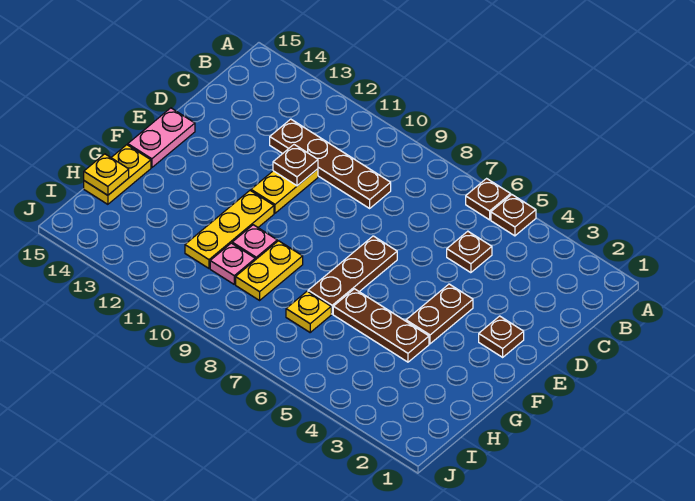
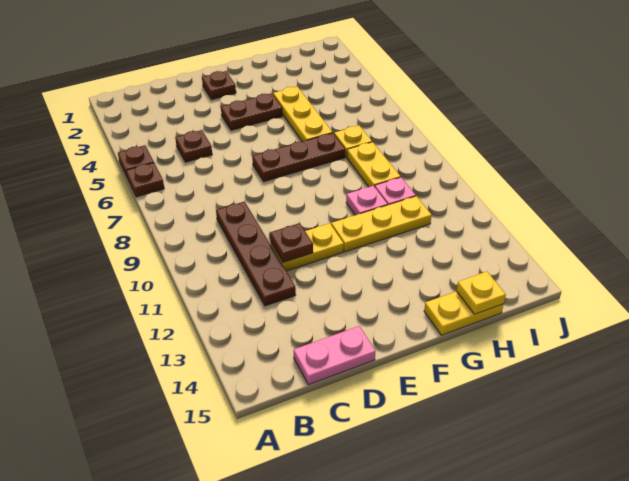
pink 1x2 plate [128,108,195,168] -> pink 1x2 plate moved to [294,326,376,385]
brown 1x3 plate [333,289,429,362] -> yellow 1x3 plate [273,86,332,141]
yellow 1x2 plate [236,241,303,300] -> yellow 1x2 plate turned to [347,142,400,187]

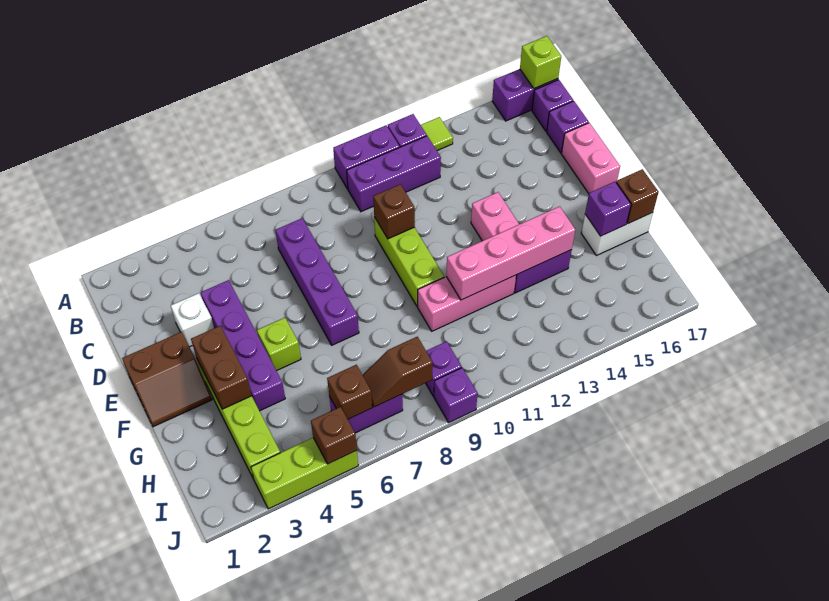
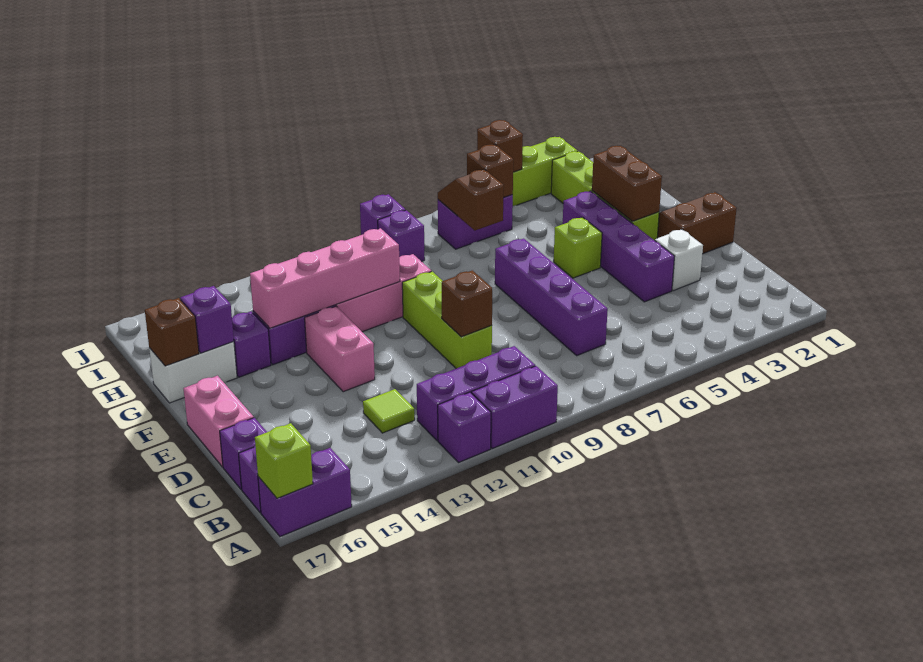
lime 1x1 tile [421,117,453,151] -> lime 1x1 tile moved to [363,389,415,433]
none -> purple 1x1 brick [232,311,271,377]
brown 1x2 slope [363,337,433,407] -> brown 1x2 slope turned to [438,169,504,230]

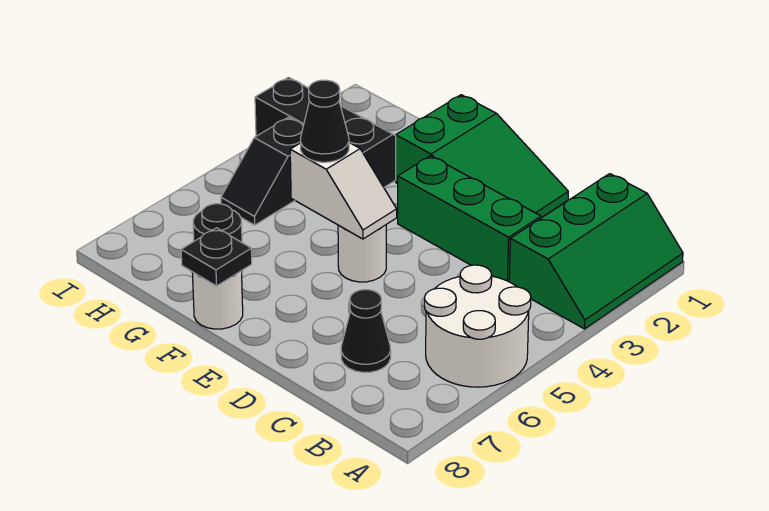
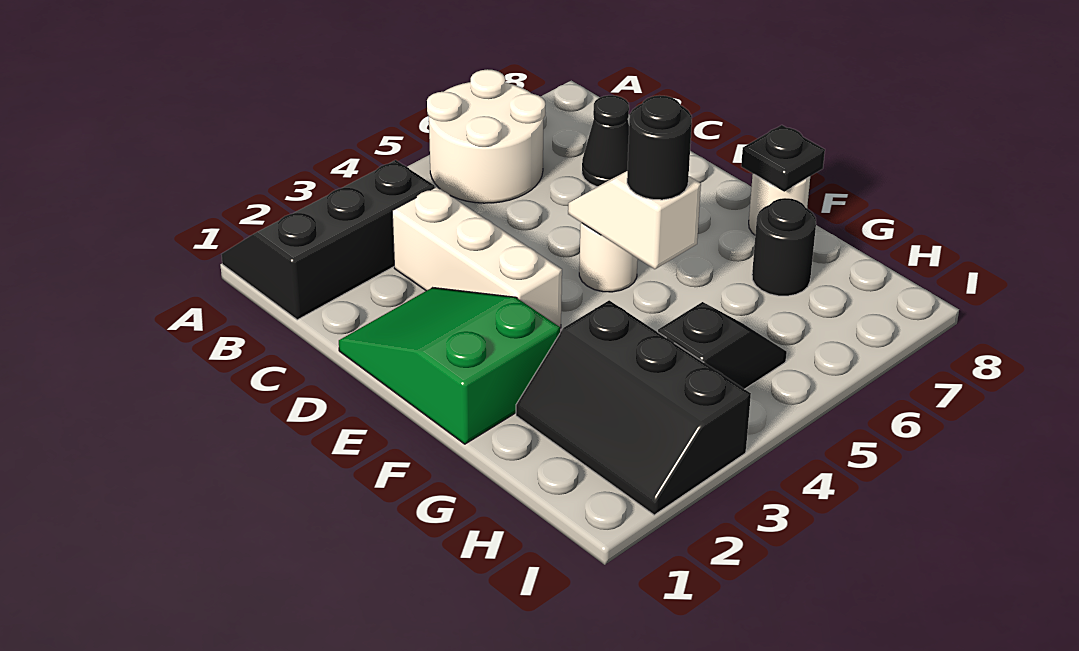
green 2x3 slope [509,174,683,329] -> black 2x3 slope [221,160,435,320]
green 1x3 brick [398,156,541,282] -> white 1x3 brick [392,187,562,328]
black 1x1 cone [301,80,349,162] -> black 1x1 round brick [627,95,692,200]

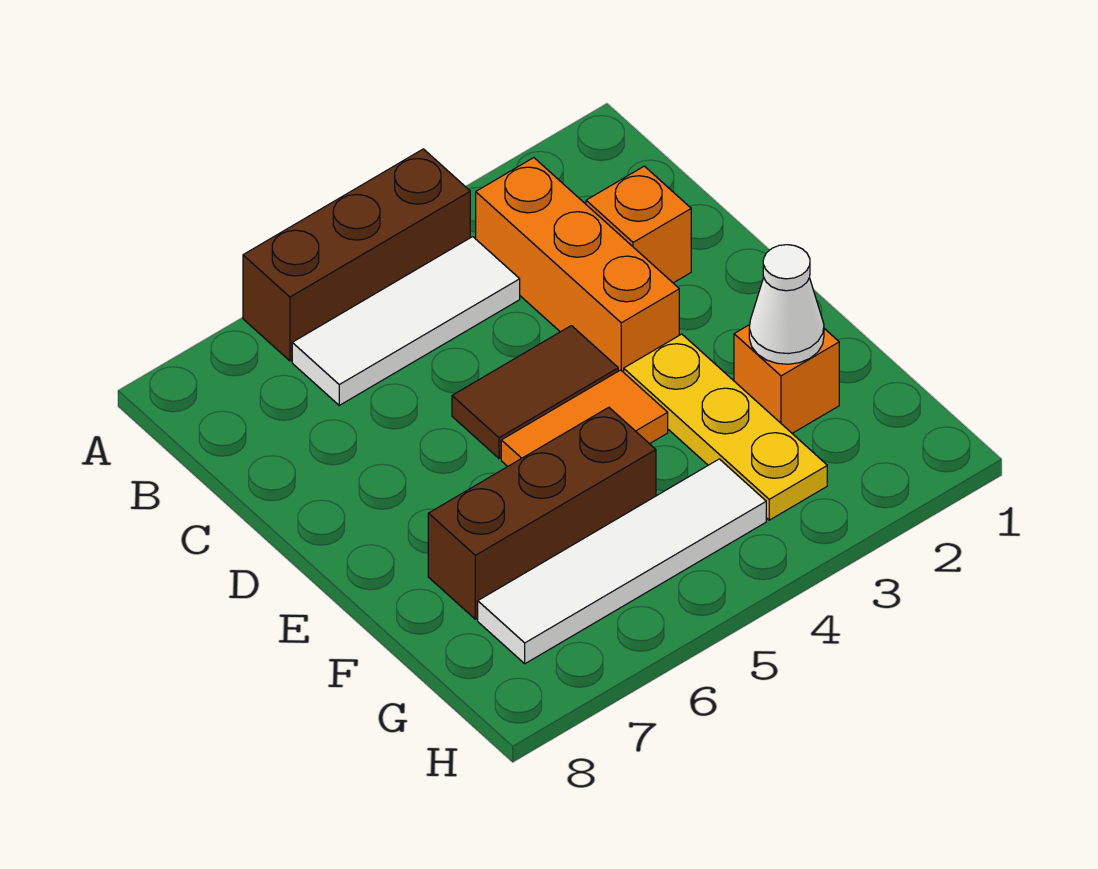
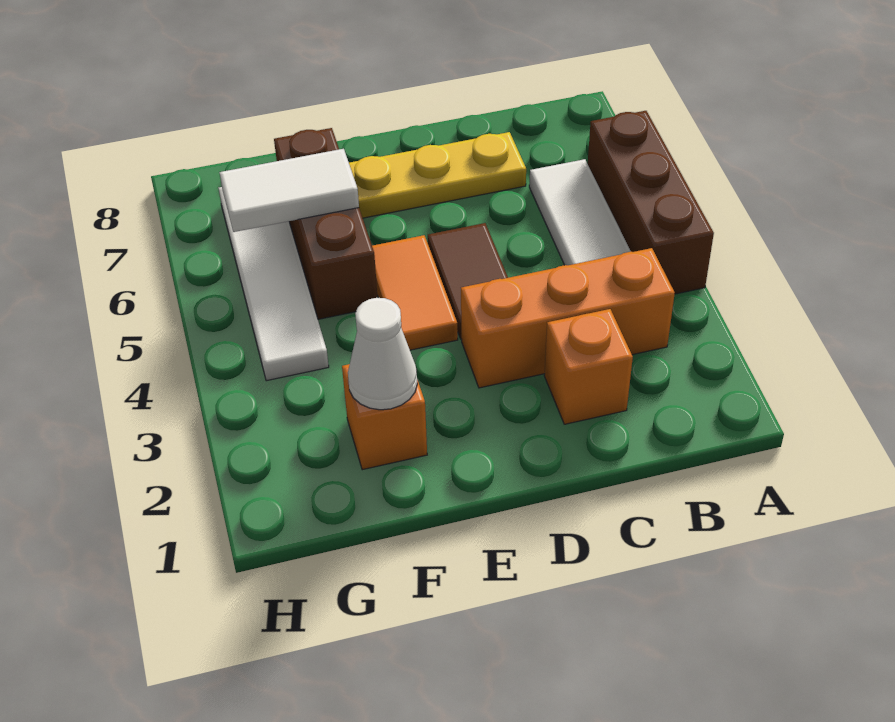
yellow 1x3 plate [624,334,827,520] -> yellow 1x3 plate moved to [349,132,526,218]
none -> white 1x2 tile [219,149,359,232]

▶ [Work instruction]:
The answer is the listing above restated word for word, pictures removed.

▶ [Task answer]:
pink 1x2 plate [128,108,195,168] -> pink 1x2 plate moved to [294,326,376,385]
brown 1x3 plate [333,289,429,362] -> yellow 1x3 plate [273,86,332,141]
yellow 1x2 plate [236,241,303,300] -> yellow 1x2 plate turned to [347,142,400,187]

lime 1x1 tile [421,117,453,151] -> lime 1x1 tile moved to [363,389,415,433]
none -> purple 1x1 brick [232,311,271,377]
brown 1x2 slope [363,337,433,407] -> brown 1x2 slope turned to [438,169,504,230]

green 2x3 slope [509,174,683,329] -> black 2x3 slope [221,160,435,320]
green 1x3 brick [398,156,541,282] -> white 1x3 brick [392,187,562,328]
black 1x1 cone [301,80,349,162] -> black 1x1 round brick [627,95,692,200]

yellow 1x3 plate [624,334,827,520] -> yellow 1x3 plate moved to [349,132,526,218]
none -> white 1x2 tile [219,149,359,232]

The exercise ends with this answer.